GIVEN ENTRIES>
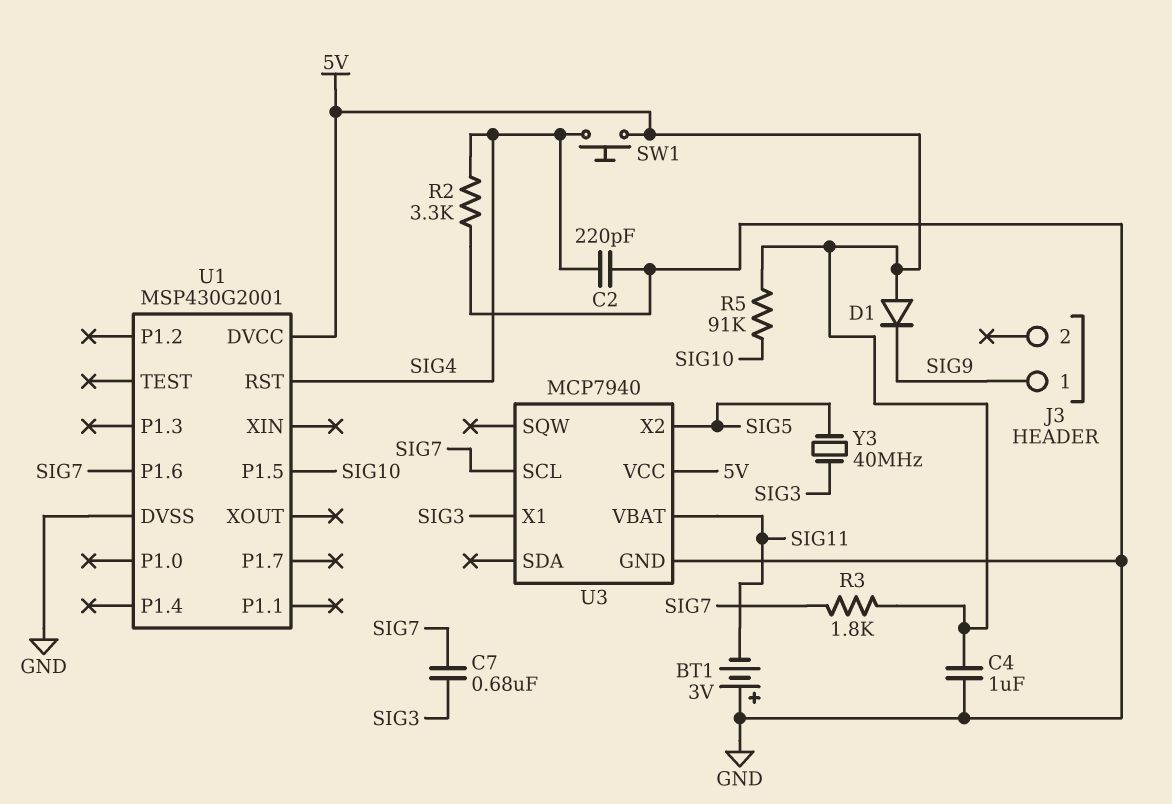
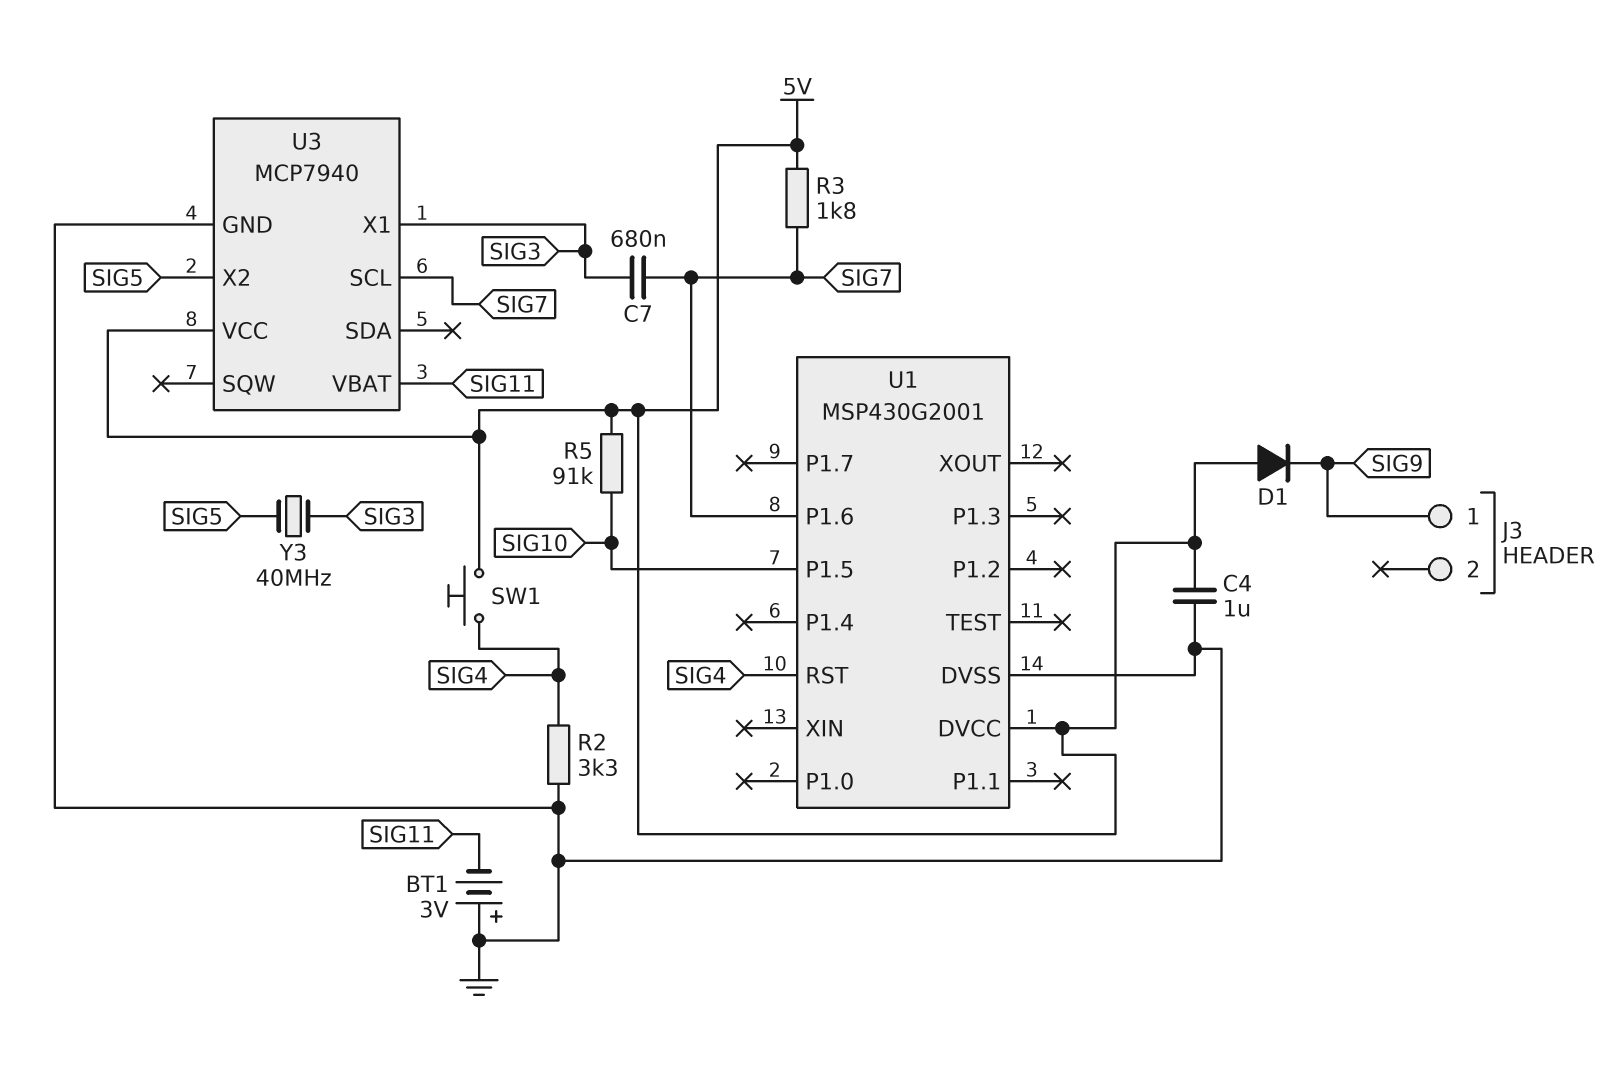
C2: 220pF (GND, SIG4) -> none

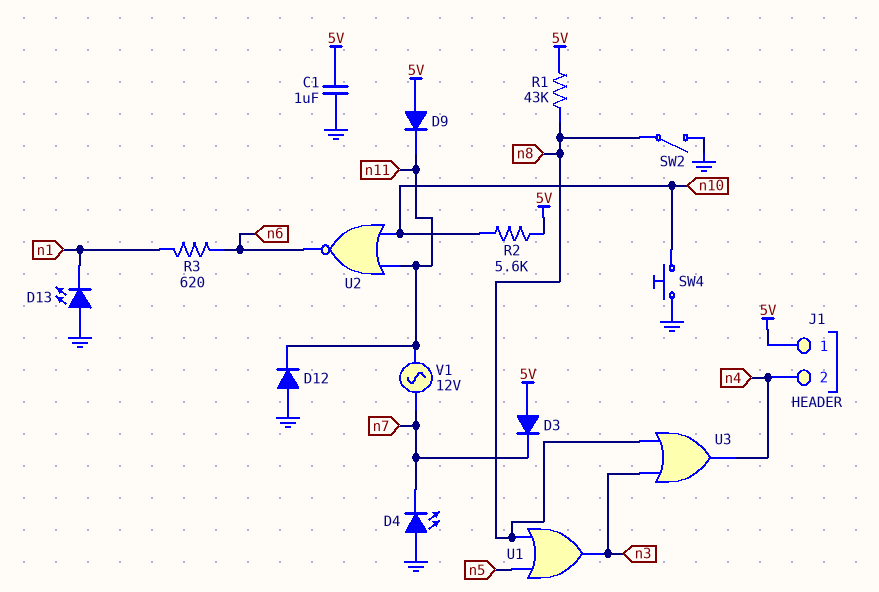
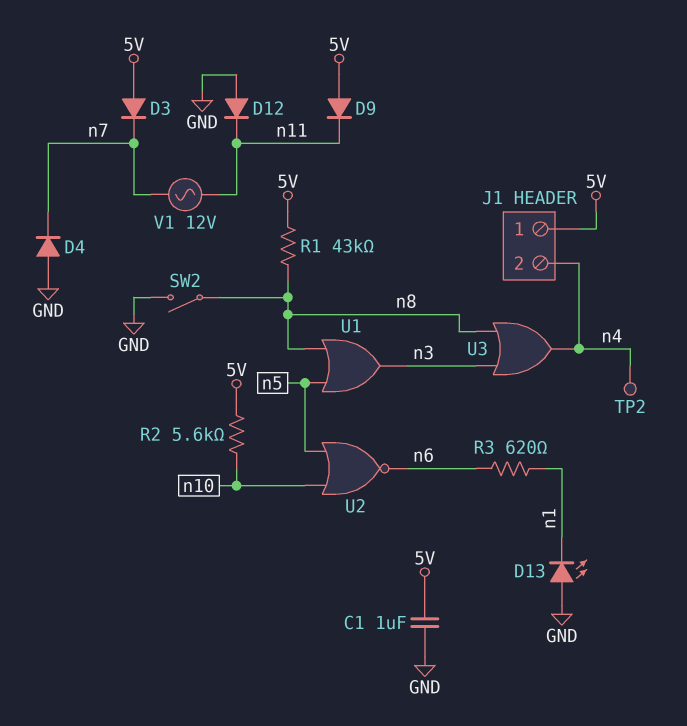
D4: LED (A GND, K n7) -> diode (A GND, K n7)
SW4: button (GND, n10) -> none
TP2: none -> test point (n4)
U2: NOR (in n10, in n11, out n6) -> NOR (in n5, in n10, out n6)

WHAT TO PRODUCE>
Among the lines of the data, identify those with the word "none". Copy each of them.

RESPONSE TO THE TASK>
C2: 220pF (GND, SIG4) -> none
SW4: button (GND, n10) -> none
TP2: none -> test point (n4)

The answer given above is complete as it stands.